▶ _Set task_
Starting at the row with "cyan star: moved 39 px left" and stopping after the row with "white semicircle: moved 2 px left", write those rows out again with "red arrow" changed to "blue arrow" and nothing else altered. Give only those rows.

▶ _Data to process_
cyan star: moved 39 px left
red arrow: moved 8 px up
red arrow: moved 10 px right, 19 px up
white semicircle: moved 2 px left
* * *
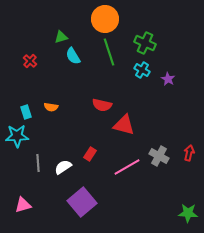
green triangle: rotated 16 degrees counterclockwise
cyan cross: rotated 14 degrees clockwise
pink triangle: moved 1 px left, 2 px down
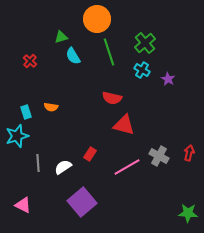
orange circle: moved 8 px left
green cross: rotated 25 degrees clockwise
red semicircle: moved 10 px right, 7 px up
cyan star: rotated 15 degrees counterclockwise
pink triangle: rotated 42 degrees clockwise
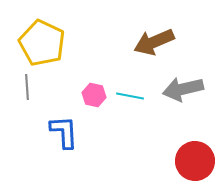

▶ _Result_
cyan star: moved 39 px left
blue arrow: moved 8 px up
blue arrow: moved 10 px right, 19 px up
white semicircle: moved 2 px left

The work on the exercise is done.